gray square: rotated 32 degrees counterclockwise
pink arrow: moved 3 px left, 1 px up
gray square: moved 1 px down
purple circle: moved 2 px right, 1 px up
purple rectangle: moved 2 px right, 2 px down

____

• [TASK]: Convert every line in the items above into a Markdown table with the columns Row and Entry. Put each line's row number under Row and the line itself under Entry, omitting blank lines.

• [THE SOLUTION]:
| Row | Entry |
|---|---|
| 1 | gray square: rotated 32 degrees counterclockwise |
| 2 | pink arrow: moved 3 px left, 1 px up |
| 3 | gray square: moved 1 px down |
| 4 | purple circle: moved 2 px right, 1 px up |
| 5 | purple rectangle: moved 2 px right, 2 px down |